Materials provided:
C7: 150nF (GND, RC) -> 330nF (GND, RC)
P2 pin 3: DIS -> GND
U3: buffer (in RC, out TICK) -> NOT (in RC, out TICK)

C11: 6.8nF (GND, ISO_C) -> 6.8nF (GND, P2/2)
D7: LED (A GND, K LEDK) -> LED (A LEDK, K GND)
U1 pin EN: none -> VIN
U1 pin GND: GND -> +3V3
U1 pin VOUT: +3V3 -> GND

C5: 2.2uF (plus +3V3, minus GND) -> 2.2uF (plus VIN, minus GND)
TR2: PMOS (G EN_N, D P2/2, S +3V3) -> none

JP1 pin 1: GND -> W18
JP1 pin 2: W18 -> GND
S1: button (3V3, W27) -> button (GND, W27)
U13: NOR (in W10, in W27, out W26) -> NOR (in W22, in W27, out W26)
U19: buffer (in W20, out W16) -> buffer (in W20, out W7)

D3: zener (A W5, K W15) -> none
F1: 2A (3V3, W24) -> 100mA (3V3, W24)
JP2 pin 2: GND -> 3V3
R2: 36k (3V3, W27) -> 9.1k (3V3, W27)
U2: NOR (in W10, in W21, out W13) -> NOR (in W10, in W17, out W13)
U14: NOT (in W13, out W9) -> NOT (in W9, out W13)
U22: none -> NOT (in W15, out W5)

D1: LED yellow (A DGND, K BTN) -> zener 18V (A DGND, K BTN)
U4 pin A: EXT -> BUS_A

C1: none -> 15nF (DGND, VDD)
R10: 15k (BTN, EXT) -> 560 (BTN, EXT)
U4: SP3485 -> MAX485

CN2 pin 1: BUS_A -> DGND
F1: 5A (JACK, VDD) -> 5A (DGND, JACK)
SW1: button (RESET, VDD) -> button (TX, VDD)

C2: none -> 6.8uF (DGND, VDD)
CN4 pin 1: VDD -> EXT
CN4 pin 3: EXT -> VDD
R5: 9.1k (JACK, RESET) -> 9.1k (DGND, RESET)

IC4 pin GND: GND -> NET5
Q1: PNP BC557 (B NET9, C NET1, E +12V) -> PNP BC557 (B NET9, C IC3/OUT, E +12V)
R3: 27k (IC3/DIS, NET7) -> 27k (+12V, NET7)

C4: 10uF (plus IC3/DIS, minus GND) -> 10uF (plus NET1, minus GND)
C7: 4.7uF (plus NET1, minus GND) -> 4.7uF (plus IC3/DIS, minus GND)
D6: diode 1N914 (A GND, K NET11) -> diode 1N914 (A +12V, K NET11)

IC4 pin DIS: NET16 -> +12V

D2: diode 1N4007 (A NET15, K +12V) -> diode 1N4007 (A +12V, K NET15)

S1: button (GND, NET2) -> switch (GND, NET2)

What to work on: All of the entries above should be transcribed exactly, line for line.

Answer for this exercise:
C7: 150nF (GND, RC) -> 330nF (GND, RC)
P2 pin 3: DIS -> GND
U3: buffer (in RC, out TICK) -> NOT (in RC, out TICK)

C11: 6.8nF (GND, ISO_C) -> 6.8nF (GND, P2/2)
D7: LED (A GND, K LEDK) -> LED (A LEDK, K GND)
U1 pin EN: none -> VIN
U1 pin GND: GND -> +3V3
U1 pin VOUT: +3V3 -> GND

C5: 2.2uF (plus +3V3, minus GND) -> 2.2uF (plus VIN, minus GND)
TR2: PMOS (G EN_N, D P2/2, S +3V3) -> none

JP1 pin 1: GND -> W18
JP1 pin 2: W18 -> GND
S1: button (3V3, W27) -> button (GND, W27)
U13: NOR (in W10, in W27, out W26) -> NOR (in W22, in W27, out W26)
U19: buffer (in W20, out W16) -> buffer (in W20, out W7)

D3: zener (A W5, K W15) -> none
F1: 2A (3V3, W24) -> 100mA (3V3, W24)
JP2 pin 2: GND -> 3V3
R2: 36k (3V3, W27) -> 9.1k (3V3, W27)
U2: NOR (in W10, in W21, out W13) -> NOR (in W10, in W17, out W13)
U14: NOT (in W13, out W9) -> NOT (in W9, out W13)
U22: none -> NOT (in W15, out W5)

D1: LED yellow (A DGND, K BTN) -> zener 18V (A DGND, K BTN)
U4 pin A: EXT -> BUS_A

C1: none -> 15nF (DGND, VDD)
R10: 15k (BTN, EXT) -> 560 (BTN, EXT)
U4: SP3485 -> MAX485

CN2 pin 1: BUS_A -> DGND
F1: 5A (JACK, VDD) -> 5A (DGND, JACK)
SW1: button (RESET, VDD) -> button (TX, VDD)

C2: none -> 6.8uF (DGND, VDD)
CN4 pin 1: VDD -> EXT
CN4 pin 3: EXT -> VDD
R5: 9.1k (JACK, RESET) -> 9.1k (DGND, RESET)

IC4 pin GND: GND -> NET5
Q1: PNP BC557 (B NET9, C NET1, E +12V) -> PNP BC557 (B NET9, C IC3/OUT, E +12V)
R3: 27k (IC3/DIS, NET7) -> 27k (+12V, NET7)

C4: 10uF (plus IC3/DIS, minus GND) -> 10uF (plus NET1, minus GND)
C7: 4.7uF (plus NET1, minus GND) -> 4.7uF (plus IC3/DIS, minus GND)
D6: diode 1N914 (A GND, K NET11) -> diode 1N914 (A +12V, K NET11)

IC4 pin DIS: NET16 -> +12V

D2: diode 1N4007 (A NET15, K +12V) -> diode 1N4007 (A +12V, K NET15)

S1: button (GND, NET2) -> switch (GND, NET2)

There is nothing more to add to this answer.